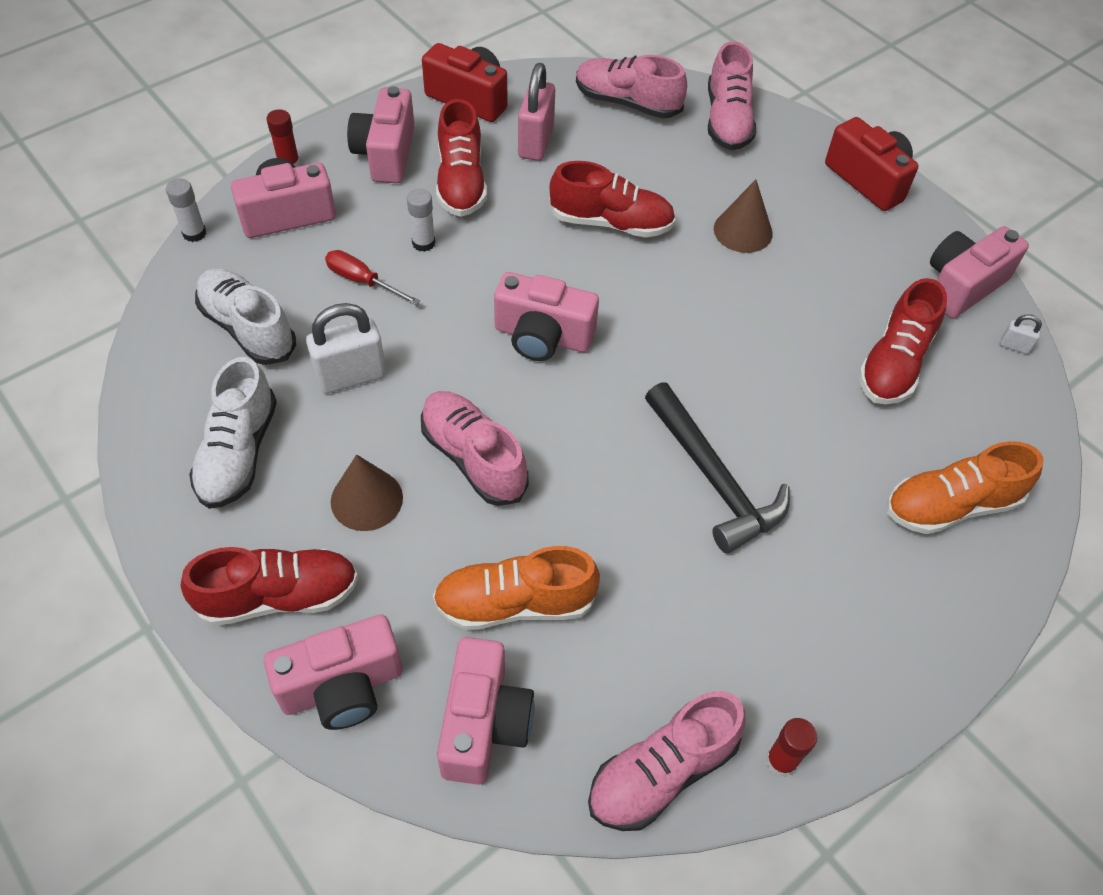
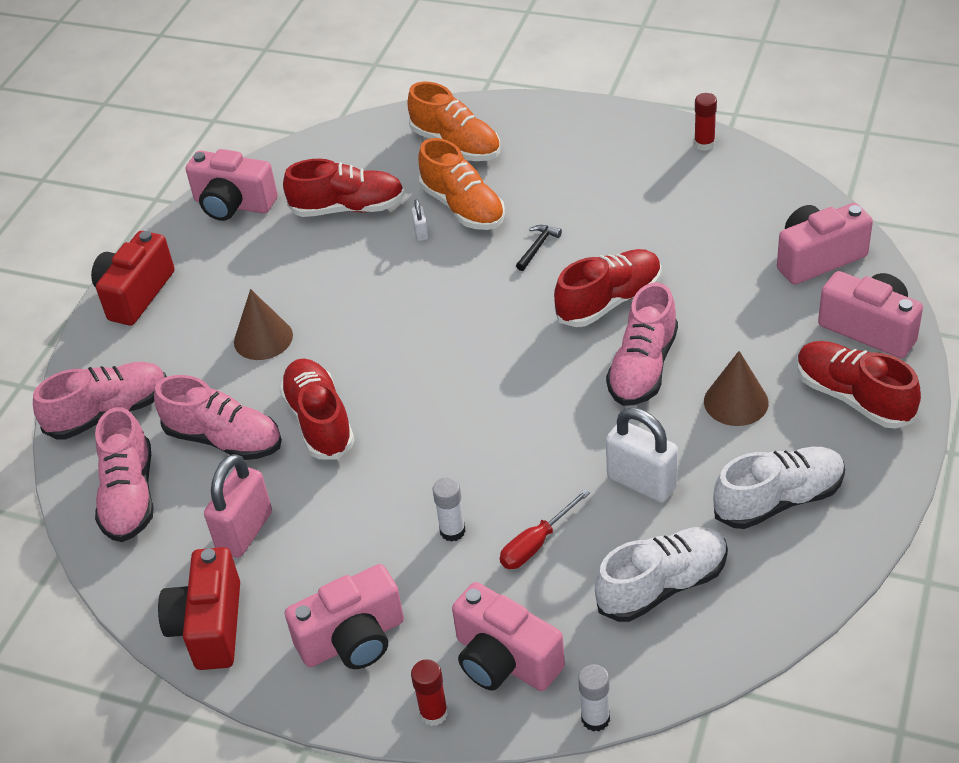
camera: 115 degrees left, 10 degrees down
(248, 328) = (662, 586): white shoe -> white shoe turned 135 degrees counterclockwise
(362, 281) = (536, 544): red screwdriver -> red screwdriver turned 45 degrees clockwise
(461, 182) = (347, 554): red shoe -> red shoe (609, 301)
(515, 603) = (729, 287): orange shoe -> orange shoe (463, 207)
(536, 143) = (244, 531): pink padlock -> pink padlock turned 45 degrees counterclockwise
(542, 336) = (491, 394): pink camera -> none
(662, 772) = (761, 180): pink shoe -> pink shoe (224, 439)
(713, 478) = (537, 247): black hammer -> black hammer, size x0.42
(1014, 346) = (279, 163): white padlock -> white padlock (421, 233)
-*-
→ **YOUR OBJECTIVE**
Because only the text is wanted, copy each record above precisely and omit its pictures.

→ **RESPONSE TO THIS TASK**
camera: 115 degrees left, 10 degrees down
(248, 328) = (662, 586): white shoe -> white shoe turned 135 degrees counterclockwise
(362, 281) = (536, 544): red screwdriver -> red screwdriver turned 45 degrees clockwise
(461, 182) = (347, 554): red shoe -> red shoe (609, 301)
(515, 603) = (729, 287): orange shoe -> orange shoe (463, 207)
(536, 143) = (244, 531): pink padlock -> pink padlock turned 45 degrees counterclockwise
(542, 336) = (491, 394): pink camera -> none
(662, 772) = (761, 180): pink shoe -> pink shoe (224, 439)
(713, 478) = (537, 247): black hammer -> black hammer, size x0.42
(1014, 346) = (279, 163): white padlock -> white padlock (421, 233)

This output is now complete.